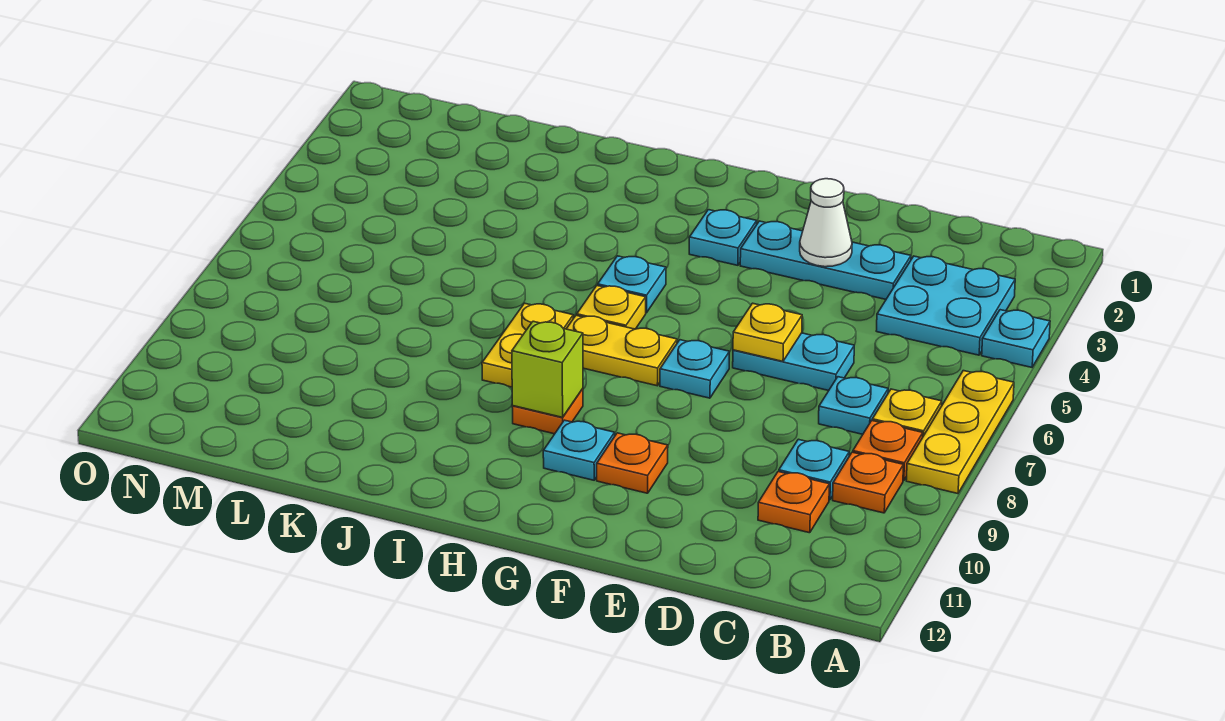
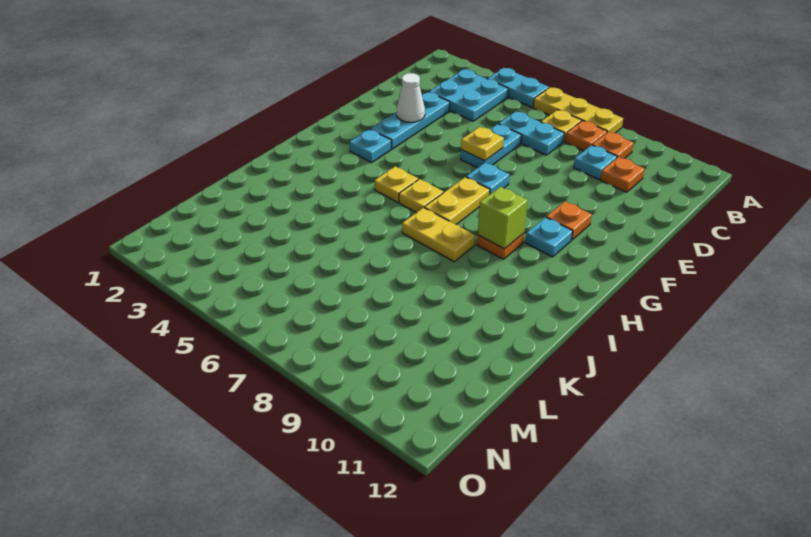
cyan plate A4 level 1 -> cyan plate A4:A5 level 1
cyan plate C7 level 1 -> cyan plate C6:C7 level 1
cyan plate H5 level 1 -> yellow plate H5 level 1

***

PROMPT
Your answer should hold the line with "cyan plate C7" and each line after it to the end of the data, retyped exactly. Include no other lines.

ANSWER TO THIS TASK
cyan plate C7 level 1 -> cyan plate C6:C7 level 1
cyan plate H5 level 1 -> yellow plate H5 level 1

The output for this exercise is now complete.